What you need to do »
Set down, unchanged, the line with "POT1: 500k (3V3, COM, wiper" and everything after it through the last line of the data.
##########
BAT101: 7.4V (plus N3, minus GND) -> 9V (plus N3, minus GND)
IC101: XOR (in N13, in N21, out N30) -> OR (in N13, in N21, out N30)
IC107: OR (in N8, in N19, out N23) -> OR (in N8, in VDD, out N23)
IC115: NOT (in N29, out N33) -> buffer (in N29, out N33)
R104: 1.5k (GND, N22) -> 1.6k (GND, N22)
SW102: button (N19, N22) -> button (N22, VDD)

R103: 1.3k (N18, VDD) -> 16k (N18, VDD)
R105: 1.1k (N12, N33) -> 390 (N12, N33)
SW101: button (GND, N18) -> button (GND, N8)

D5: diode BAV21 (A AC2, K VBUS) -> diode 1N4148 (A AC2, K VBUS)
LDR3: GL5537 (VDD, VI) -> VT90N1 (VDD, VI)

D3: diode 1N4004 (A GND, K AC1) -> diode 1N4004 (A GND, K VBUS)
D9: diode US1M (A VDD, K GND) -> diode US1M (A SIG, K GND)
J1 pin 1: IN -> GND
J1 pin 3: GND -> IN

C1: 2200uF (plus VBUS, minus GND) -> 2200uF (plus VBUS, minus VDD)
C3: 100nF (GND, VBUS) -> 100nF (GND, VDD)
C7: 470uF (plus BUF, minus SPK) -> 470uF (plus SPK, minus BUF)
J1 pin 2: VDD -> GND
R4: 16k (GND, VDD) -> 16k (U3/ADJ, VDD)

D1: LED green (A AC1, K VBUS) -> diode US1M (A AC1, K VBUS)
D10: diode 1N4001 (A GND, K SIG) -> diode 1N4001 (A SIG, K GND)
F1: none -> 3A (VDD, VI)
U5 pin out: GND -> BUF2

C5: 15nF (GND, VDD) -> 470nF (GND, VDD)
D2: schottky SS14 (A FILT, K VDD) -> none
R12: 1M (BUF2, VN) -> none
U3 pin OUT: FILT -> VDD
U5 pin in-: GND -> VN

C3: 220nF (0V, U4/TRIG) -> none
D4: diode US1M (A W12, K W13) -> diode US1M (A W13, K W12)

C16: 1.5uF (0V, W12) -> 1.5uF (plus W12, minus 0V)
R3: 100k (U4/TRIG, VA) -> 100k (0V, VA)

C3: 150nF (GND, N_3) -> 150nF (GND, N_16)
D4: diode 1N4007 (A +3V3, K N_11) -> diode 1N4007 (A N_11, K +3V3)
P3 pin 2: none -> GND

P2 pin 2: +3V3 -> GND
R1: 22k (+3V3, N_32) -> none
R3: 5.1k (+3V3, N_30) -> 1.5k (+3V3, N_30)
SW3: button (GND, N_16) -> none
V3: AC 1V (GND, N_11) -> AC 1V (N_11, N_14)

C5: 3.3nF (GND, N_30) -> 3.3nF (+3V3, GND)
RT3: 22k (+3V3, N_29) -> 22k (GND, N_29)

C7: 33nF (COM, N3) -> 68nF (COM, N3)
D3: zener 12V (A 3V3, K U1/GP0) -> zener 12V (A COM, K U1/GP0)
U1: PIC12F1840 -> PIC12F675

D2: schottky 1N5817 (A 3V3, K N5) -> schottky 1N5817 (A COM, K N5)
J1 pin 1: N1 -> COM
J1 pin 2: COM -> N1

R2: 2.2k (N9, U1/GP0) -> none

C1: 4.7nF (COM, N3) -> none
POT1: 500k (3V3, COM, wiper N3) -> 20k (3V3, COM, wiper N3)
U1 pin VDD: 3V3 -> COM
##########
Problem solution »
POT1: 500k (3V3, COM, wiper N3) -> 20k (3V3, COM, wiper N3)
U1 pin VDD: 3V3 -> COM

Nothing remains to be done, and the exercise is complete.